[ABOUT THIS EXERCISE]
Only the lines from the start of the entries through the line with "U103 pin VCC: 5V -> W5" are wanted; please output them exactly.

(Excerpts from a dataset)

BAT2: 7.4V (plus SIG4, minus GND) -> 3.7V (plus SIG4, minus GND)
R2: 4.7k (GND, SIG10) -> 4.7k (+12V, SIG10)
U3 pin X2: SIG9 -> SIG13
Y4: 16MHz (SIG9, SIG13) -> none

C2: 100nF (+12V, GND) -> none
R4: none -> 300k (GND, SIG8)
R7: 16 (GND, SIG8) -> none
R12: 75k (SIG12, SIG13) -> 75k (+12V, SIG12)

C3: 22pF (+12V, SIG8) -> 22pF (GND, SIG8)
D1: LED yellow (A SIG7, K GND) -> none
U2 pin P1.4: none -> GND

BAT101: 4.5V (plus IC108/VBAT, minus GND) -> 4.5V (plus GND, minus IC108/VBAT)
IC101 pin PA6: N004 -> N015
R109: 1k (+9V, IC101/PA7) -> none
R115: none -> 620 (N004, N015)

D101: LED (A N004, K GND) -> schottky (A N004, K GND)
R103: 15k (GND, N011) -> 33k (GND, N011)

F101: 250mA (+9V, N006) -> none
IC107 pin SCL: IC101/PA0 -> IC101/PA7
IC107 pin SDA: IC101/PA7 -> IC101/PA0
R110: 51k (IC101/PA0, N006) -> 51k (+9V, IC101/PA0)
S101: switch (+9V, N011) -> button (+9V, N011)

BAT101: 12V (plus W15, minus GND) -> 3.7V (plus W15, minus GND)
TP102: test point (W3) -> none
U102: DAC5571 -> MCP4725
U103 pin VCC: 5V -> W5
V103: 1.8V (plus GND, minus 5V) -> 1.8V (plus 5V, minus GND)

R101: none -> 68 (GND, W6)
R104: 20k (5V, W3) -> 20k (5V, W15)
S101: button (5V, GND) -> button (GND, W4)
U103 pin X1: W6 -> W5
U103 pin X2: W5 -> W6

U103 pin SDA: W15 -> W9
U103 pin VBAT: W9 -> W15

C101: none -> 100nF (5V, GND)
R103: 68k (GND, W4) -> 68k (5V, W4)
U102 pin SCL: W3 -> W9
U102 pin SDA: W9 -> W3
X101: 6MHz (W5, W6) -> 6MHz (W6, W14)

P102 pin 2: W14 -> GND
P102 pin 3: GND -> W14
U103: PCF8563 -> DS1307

[EXERCISE SOLUTION]
BAT2: 7.4V (plus SIG4, minus GND) -> 3.7V (plus SIG4, minus GND)
R2: 4.7k (GND, SIG10) -> 4.7k (+12V, SIG10)
U3 pin X2: SIG9 -> SIG13
Y4: 16MHz (SIG9, SIG13) -> none

C2: 100nF (+12V, GND) -> none
R4: none -> 300k (GND, SIG8)
R7: 16 (GND, SIG8) -> none
R12: 75k (SIG12, SIG13) -> 75k (+12V, SIG12)

C3: 22pF (+12V, SIG8) -> 22pF (GND, SIG8)
D1: LED yellow (A SIG7, K GND) -> none
U2 pin P1.4: none -> GND

BAT101: 4.5V (plus IC108/VBAT, minus GND) -> 4.5V (plus GND, minus IC108/VBAT)
IC101 pin PA6: N004 -> N015
R109: 1k (+9V, IC101/PA7) -> none
R115: none -> 620 (N004, N015)

D101: LED (A N004, K GND) -> schottky (A N004, K GND)
R103: 15k (GND, N011) -> 33k (GND, N011)

F101: 250mA (+9V, N006) -> none
IC107 pin SCL: IC101/PA0 -> IC101/PA7
IC107 pin SDA: IC101/PA7 -> IC101/PA0
R110: 51k (IC101/PA0, N006) -> 51k (+9V, IC101/PA0)
S101: switch (+9V, N011) -> button (+9V, N011)

BAT101: 12V (plus W15, minus GND) -> 3.7V (plus W15, minus GND)
TP102: test point (W3) -> none
U102: DAC5571 -> MCP4725
U103 pin VCC: 5V -> W5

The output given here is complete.